- **Given task**
Pull out each line of the records below that contains the word "event".

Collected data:

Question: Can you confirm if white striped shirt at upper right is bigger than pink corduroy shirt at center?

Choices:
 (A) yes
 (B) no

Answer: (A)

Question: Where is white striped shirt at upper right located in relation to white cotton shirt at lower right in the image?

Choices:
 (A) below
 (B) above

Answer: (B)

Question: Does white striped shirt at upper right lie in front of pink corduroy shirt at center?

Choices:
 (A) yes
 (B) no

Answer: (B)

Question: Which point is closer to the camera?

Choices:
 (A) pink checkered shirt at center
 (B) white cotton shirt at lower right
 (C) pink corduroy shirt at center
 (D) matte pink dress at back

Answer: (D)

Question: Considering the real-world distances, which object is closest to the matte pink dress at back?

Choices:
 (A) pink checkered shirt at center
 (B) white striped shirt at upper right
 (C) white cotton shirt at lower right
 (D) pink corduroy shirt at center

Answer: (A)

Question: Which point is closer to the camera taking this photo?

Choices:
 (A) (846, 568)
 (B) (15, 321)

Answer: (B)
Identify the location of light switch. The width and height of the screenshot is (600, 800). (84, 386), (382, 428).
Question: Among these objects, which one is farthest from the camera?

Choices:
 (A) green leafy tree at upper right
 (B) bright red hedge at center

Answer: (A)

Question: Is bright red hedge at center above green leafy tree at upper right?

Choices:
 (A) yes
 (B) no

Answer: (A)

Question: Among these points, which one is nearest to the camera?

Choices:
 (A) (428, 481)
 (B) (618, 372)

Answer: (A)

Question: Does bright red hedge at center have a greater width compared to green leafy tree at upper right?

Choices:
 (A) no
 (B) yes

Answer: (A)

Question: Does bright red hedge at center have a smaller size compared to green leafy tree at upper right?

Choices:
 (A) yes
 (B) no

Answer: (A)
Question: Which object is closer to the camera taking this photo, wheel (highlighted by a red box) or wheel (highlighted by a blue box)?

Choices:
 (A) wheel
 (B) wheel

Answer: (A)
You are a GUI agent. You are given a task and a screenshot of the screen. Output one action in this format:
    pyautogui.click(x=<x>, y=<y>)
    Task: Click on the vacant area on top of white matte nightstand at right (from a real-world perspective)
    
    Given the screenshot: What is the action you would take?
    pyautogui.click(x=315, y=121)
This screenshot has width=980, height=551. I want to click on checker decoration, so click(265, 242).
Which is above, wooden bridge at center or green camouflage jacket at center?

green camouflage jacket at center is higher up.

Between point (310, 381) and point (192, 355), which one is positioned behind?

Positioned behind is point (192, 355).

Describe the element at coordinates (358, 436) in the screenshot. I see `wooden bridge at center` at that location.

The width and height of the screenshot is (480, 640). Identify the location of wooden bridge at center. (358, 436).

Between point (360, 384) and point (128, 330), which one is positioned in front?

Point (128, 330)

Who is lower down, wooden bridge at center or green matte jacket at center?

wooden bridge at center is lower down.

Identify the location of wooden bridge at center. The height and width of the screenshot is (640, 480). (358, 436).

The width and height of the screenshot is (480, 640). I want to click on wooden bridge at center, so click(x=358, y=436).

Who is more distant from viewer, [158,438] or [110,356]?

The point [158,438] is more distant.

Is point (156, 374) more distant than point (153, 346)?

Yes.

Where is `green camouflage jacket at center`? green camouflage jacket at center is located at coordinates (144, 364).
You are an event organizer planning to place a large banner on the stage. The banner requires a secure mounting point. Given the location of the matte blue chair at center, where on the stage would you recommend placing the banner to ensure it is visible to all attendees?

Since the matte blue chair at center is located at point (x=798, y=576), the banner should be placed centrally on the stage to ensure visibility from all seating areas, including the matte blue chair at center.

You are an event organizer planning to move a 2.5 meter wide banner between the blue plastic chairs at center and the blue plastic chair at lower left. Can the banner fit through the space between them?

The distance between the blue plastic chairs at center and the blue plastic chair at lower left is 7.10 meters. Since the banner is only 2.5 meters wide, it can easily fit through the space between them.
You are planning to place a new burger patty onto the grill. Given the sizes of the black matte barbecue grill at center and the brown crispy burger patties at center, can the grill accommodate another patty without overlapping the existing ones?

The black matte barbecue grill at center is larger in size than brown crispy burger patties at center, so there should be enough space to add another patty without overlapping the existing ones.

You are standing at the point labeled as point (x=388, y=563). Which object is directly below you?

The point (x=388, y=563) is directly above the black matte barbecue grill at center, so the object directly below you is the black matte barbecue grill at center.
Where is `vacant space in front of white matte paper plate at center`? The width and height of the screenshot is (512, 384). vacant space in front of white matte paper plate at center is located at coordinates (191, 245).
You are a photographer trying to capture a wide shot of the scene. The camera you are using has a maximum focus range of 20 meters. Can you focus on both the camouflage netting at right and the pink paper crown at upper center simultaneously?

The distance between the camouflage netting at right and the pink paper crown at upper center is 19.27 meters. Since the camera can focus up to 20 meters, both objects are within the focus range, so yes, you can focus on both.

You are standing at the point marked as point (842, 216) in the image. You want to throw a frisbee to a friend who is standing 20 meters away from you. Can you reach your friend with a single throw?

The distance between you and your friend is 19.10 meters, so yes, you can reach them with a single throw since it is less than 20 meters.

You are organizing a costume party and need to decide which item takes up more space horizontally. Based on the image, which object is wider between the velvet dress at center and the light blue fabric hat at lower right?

- **Task response**
You are an event organizer planning to place a large banner on the stage. The banner requires a secure mounting point. Given the location of the matte blue chair at center, where on the stage would you recommend placing the banner to ensure it is visible to all attendees?
You are an event organizer planning to move a 2.5 meter wide banner between the blue plastic chairs at center and the blue plastic chair at lower left. Can the banner fit through the space between them?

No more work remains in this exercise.